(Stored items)
•••
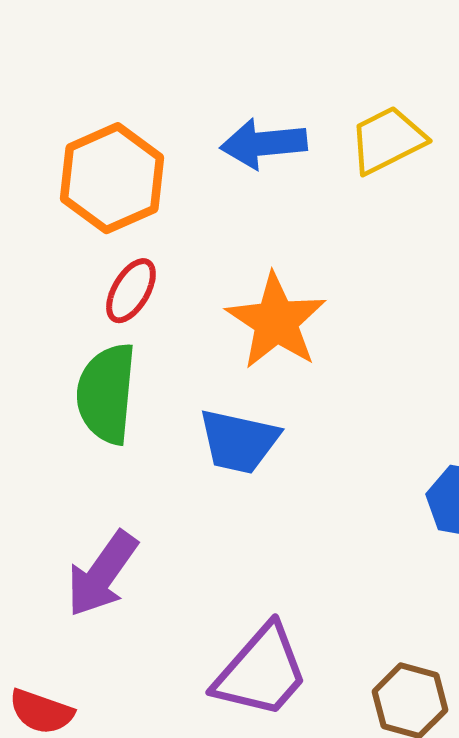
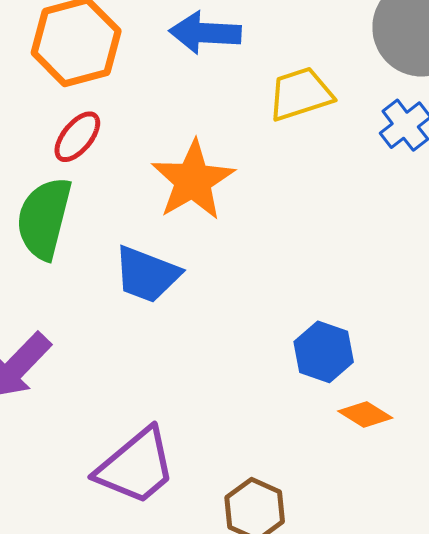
yellow trapezoid: (387, 140) -> (300, 94), moved

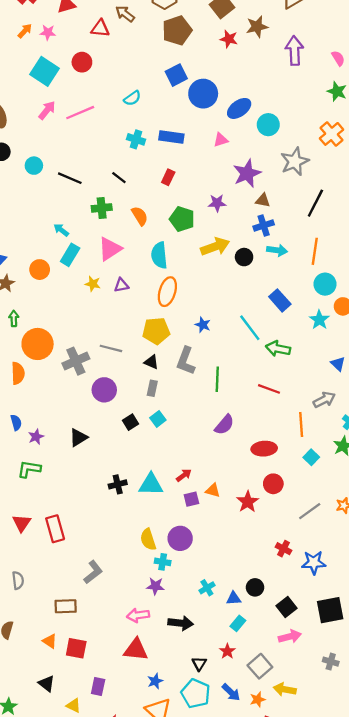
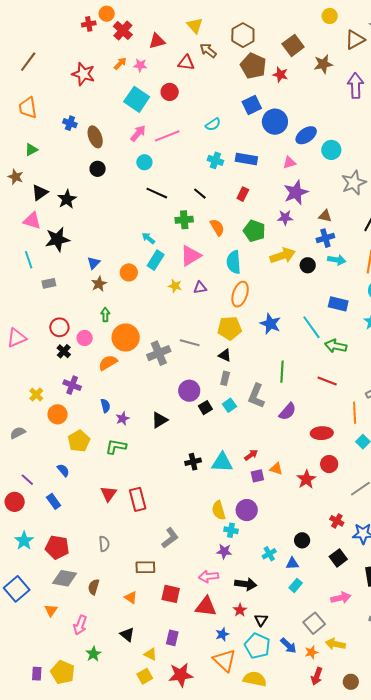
brown pentagon: (177, 30) -> (253, 66), turned -30
red star: (229, 39) -> (280, 75), moved
cyan circle: (34, 166) -> (144, 162), moved
purple star: (247, 173) -> (296, 192), moved
blue rectangle: (280, 300) -> (338, 304), turned -36
blue star: (203, 325) -> (270, 324), size x1.5
gray L-shape: (186, 361) -> (256, 396), moved
orange semicircle: (18, 373) -> (108, 363), turned -120
purple circle: (104, 390) -> (189, 391), moved
black circle: (255, 587) -> (302, 540), moved
black square: (287, 607) -> (338, 558), moved
red square: (76, 648) -> (171, 594), moved
red star: (227, 651) -> (240, 610), moved

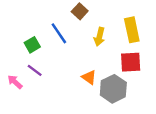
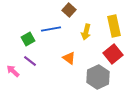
blue line: (59, 33) -> (51, 29), turned -66
red square: (131, 62) -> (113, 54), turned -36
orange triangle: (89, 77) -> (69, 58), moved

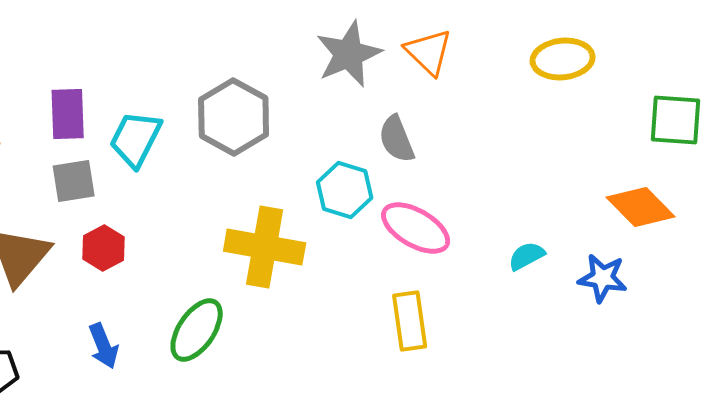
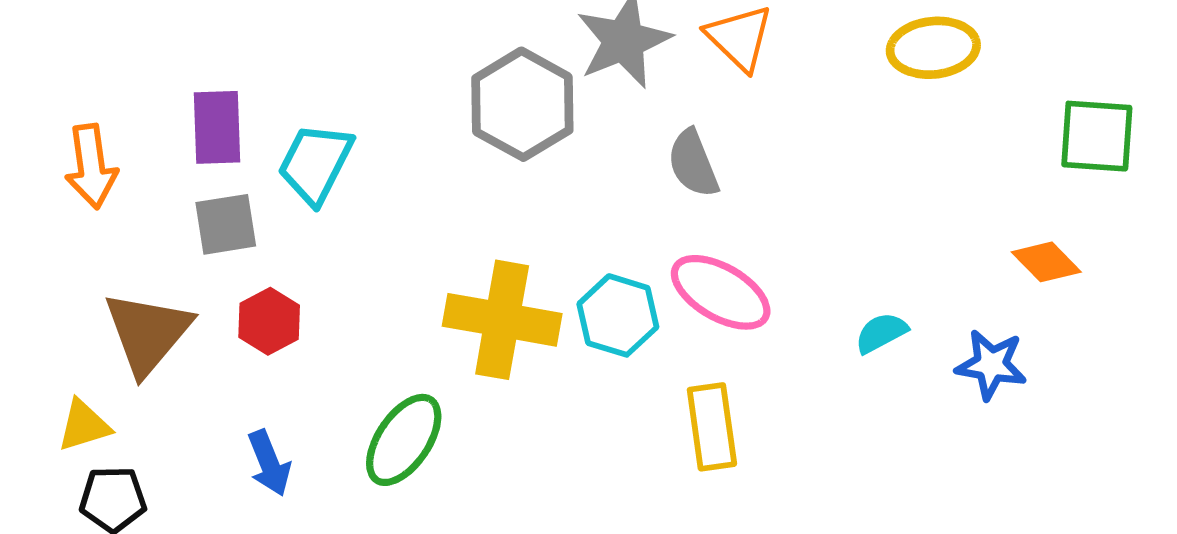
gray hexagon: (234, 117) -> (522, 104), moved
cyan hexagon: (345, 190) -> (618, 315), moved
orange diamond: (641, 207) -> (1046, 262), size x0.7

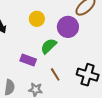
•••
**Task:** The entries are to be written out again exactly, though without any images.

**Answer box:**
yellow trapezoid: (387, 140) -> (300, 94), moved

brown pentagon: (177, 30) -> (253, 66), turned -30
red star: (229, 39) -> (280, 75), moved
cyan circle: (34, 166) -> (144, 162), moved
purple star: (247, 173) -> (296, 192), moved
blue rectangle: (280, 300) -> (338, 304), turned -36
blue star: (203, 325) -> (270, 324), size x1.5
gray L-shape: (186, 361) -> (256, 396), moved
orange semicircle: (18, 373) -> (108, 363), turned -120
purple circle: (104, 390) -> (189, 391), moved
black circle: (255, 587) -> (302, 540), moved
black square: (287, 607) -> (338, 558), moved
red square: (76, 648) -> (171, 594), moved
red star: (227, 651) -> (240, 610), moved

blue line: (59, 33) -> (51, 29), turned -66
red square: (131, 62) -> (113, 54), turned -36
orange triangle: (89, 77) -> (69, 58), moved

gray hexagon: (234, 117) -> (522, 104), moved
cyan hexagon: (345, 190) -> (618, 315), moved
orange diamond: (641, 207) -> (1046, 262), size x0.7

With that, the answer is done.